Start of Block

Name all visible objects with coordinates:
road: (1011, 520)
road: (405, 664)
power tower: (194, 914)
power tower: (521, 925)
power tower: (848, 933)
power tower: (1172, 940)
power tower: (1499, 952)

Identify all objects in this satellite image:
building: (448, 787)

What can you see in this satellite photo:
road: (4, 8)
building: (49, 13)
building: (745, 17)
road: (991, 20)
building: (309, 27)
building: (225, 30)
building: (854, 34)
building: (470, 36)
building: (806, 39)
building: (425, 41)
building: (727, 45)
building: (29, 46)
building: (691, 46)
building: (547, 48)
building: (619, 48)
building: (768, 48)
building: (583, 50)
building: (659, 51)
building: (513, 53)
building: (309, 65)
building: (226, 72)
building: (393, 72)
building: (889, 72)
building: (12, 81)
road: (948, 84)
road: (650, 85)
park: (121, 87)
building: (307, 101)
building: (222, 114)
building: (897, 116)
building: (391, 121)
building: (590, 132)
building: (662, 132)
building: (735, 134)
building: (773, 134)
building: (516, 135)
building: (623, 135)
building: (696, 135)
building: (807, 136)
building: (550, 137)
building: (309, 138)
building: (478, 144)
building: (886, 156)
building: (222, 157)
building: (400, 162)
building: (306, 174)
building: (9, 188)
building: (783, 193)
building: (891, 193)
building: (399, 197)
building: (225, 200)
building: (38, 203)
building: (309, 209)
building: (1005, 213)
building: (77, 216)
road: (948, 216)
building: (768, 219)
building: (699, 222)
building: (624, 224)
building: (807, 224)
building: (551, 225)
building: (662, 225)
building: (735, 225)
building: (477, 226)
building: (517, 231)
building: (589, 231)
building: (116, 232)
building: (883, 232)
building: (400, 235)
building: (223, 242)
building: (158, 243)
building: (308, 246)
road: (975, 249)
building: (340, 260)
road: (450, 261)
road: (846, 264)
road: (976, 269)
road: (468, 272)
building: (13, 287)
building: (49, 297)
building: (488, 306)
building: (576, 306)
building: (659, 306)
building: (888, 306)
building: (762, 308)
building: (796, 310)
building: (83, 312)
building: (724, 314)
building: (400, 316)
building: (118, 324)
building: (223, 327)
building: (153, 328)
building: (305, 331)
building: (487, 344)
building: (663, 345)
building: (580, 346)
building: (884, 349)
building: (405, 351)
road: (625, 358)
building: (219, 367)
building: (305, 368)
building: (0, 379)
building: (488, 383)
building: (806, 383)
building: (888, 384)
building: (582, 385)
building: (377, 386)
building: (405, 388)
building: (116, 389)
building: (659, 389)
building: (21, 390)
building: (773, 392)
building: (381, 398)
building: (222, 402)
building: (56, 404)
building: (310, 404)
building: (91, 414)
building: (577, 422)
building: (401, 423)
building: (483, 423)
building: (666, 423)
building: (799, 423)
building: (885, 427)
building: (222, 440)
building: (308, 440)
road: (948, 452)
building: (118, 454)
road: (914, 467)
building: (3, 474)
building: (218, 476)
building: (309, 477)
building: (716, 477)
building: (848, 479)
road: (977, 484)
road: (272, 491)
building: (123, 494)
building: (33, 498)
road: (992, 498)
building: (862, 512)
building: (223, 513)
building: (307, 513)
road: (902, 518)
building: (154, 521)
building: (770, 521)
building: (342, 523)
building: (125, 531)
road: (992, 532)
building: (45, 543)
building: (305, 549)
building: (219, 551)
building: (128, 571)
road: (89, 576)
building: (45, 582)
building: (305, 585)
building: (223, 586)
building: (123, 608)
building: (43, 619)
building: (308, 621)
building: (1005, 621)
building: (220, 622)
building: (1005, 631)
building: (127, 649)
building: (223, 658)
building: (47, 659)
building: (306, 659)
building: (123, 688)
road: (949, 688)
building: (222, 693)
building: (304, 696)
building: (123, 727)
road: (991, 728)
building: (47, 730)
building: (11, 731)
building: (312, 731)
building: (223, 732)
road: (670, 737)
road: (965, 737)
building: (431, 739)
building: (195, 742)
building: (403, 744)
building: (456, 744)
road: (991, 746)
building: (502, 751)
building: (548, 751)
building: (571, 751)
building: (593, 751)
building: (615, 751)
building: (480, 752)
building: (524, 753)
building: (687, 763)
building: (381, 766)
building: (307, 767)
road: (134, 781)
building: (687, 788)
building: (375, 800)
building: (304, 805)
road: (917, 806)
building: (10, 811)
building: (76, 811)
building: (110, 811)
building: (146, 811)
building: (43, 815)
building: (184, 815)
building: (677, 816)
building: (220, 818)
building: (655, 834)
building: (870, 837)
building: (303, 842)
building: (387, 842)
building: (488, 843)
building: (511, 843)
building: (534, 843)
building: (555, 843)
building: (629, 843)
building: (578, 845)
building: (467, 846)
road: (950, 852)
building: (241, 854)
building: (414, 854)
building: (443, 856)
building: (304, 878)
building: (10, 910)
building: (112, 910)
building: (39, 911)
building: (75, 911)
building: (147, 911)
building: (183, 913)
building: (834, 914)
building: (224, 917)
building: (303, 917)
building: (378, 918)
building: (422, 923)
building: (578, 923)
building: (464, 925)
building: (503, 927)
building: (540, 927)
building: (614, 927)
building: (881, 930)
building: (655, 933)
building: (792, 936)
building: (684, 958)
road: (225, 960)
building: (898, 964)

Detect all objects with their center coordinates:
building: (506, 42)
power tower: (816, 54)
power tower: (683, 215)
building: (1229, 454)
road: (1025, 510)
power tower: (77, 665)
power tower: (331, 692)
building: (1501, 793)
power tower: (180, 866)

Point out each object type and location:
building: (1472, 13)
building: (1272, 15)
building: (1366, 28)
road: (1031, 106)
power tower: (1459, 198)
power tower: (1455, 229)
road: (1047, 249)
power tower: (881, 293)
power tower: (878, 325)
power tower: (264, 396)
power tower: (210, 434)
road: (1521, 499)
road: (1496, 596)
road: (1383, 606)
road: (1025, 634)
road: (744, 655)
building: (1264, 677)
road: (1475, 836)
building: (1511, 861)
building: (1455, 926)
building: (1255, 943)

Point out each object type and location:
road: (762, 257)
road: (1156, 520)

End of Block

The whole listing above should be copied out exactly.

Name all visible objects with coordinates:
road: (1011, 520)
road: (405, 664)
power tower: (194, 914)
power tower: (521, 925)
power tower: (848, 933)
power tower: (1172, 940)
power tower: (1499, 952)

Identify all objects in this satellite image:
building: (448, 787)

What can you see in this satellite photo:
road: (4, 8)
building: (49, 13)
building: (745, 17)
road: (991, 20)
building: (309, 27)
building: (225, 30)
building: (854, 34)
building: (470, 36)
building: (806, 39)
building: (425, 41)
building: (727, 45)
building: (29, 46)
building: (691, 46)
building: (547, 48)
building: (619, 48)
building: (768, 48)
building: (583, 50)
building: (659, 51)
building: (513, 53)
building: (309, 65)
building: (226, 72)
building: (393, 72)
building: (889, 72)
building: (12, 81)
road: (948, 84)
road: (650, 85)
park: (121, 87)
building: (307, 101)
building: (222, 114)
building: (897, 116)
building: (391, 121)
building: (590, 132)
building: (662, 132)
building: (735, 134)
building: (773, 134)
building: (516, 135)
building: (623, 135)
building: (696, 135)
building: (807, 136)
building: (550, 137)
building: (309, 138)
building: (478, 144)
building: (886, 156)
building: (222, 157)
building: (400, 162)
building: (306, 174)
building: (9, 188)
building: (783, 193)
building: (891, 193)
building: (399, 197)
building: (225, 200)
building: (38, 203)
building: (309, 209)
building: (1005, 213)
building: (77, 216)
road: (948, 216)
building: (768, 219)
building: (699, 222)
building: (624, 224)
building: (807, 224)
building: (551, 225)
building: (662, 225)
building: (735, 225)
building: (477, 226)
building: (517, 231)
building: (589, 231)
building: (116, 232)
building: (883, 232)
building: (400, 235)
building: (223, 242)
building: (158, 243)
building: (308, 246)
road: (975, 249)
building: (340, 260)
road: (450, 261)
road: (846, 264)
road: (976, 269)
road: (468, 272)
building: (13, 287)
building: (49, 297)
building: (488, 306)
building: (576, 306)
building: (659, 306)
building: (888, 306)
building: (762, 308)
building: (796, 310)
building: (83, 312)
building: (724, 314)
building: (400, 316)
building: (118, 324)
building: (223, 327)
building: (153, 328)
building: (305, 331)
building: (487, 344)
building: (663, 345)
building: (580, 346)
building: (884, 349)
building: (405, 351)
road: (625, 358)
building: (219, 367)
building: (305, 368)
building: (0, 379)
building: (488, 383)
building: (806, 383)
building: (888, 384)
building: (582, 385)
building: (377, 386)
building: (405, 388)
building: (116, 389)
building: (659, 389)
building: (21, 390)
building: (773, 392)
building: (381, 398)
building: (222, 402)
building: (56, 404)
building: (310, 404)
building: (91, 414)
building: (577, 422)
building: (401, 423)
building: (483, 423)
building: (666, 423)
building: (799, 423)
building: (885, 427)
building: (222, 440)
building: (308, 440)
road: (948, 452)
building: (118, 454)
road: (914, 467)
building: (3, 474)
building: (218, 476)
building: (309, 477)
building: (716, 477)
building: (848, 479)
road: (977, 484)
road: (272, 491)
building: (123, 494)
building: (33, 498)
road: (992, 498)
building: (862, 512)
building: (223, 513)
building: (307, 513)
road: (902, 518)
building: (154, 521)
building: (770, 521)
building: (342, 523)
building: (125, 531)
road: (992, 532)
building: (45, 543)
building: (305, 549)
building: (219, 551)
building: (128, 571)
road: (89, 576)
building: (45, 582)
building: (305, 585)
building: (223, 586)
building: (123, 608)
building: (43, 619)
building: (308, 621)
building: (1005, 621)
building: (220, 622)
building: (1005, 631)
building: (127, 649)
building: (223, 658)
building: (47, 659)
building: (306, 659)
building: (123, 688)
road: (949, 688)
building: (222, 693)
building: (304, 696)
building: (123, 727)
road: (991, 728)
building: (47, 730)
building: (11, 731)
building: (312, 731)
building: (223, 732)
road: (670, 737)
road: (965, 737)
building: (431, 739)
building: (195, 742)
building: (403, 744)
building: (456, 744)
road: (991, 746)
building: (502, 751)
building: (548, 751)
building: (571, 751)
building: (593, 751)
building: (615, 751)
building: (480, 752)
building: (524, 753)
building: (687, 763)
building: (381, 766)
building: (307, 767)
road: (134, 781)
building: (687, 788)
building: (375, 800)
building: (304, 805)
road: (917, 806)
building: (10, 811)
building: (76, 811)
building: (110, 811)
building: (146, 811)
building: (43, 815)
building: (184, 815)
building: (677, 816)
building: (220, 818)
building: (655, 834)
building: (870, 837)
building: (303, 842)
building: (387, 842)
building: (488, 843)
building: (511, 843)
building: (534, 843)
building: (555, 843)
building: (629, 843)
building: (578, 845)
building: (467, 846)
road: (950, 852)
building: (241, 854)
building: (414, 854)
building: (443, 856)
building: (304, 878)
building: (10, 910)
building: (112, 910)
building: (39, 911)
building: (75, 911)
building: (147, 911)
building: (183, 913)
building: (834, 914)
building: (224, 917)
building: (303, 917)
building: (378, 918)
building: (422, 923)
building: (578, 923)
building: (464, 925)
building: (503, 927)
building: (540, 927)
building: (614, 927)
building: (881, 930)
building: (655, 933)
building: (792, 936)
building: (684, 958)
road: (225, 960)
building: (898, 964)

Detect all objects with their center coordinates:
building: (506, 42)
power tower: (816, 54)
power tower: (683, 215)
building: (1229, 454)
road: (1025, 510)
power tower: (77, 665)
power tower: (331, 692)
building: (1501, 793)
power tower: (180, 866)

Point out each object type and location:
building: (1472, 13)
building: (1272, 15)
building: (1366, 28)
road: (1031, 106)
power tower: (1459, 198)
power tower: (1455, 229)
road: (1047, 249)
power tower: (881, 293)
power tower: (878, 325)
power tower: (264, 396)
power tower: (210, 434)
road: (1521, 499)
road: (1496, 596)
road: (1383, 606)
road: (1025, 634)
road: (744, 655)
building: (1264, 677)
road: (1475, 836)
building: (1511, 861)
building: (1455, 926)
building: (1255, 943)

Point out each object type and location:
road: (762, 257)
road: (1156, 520)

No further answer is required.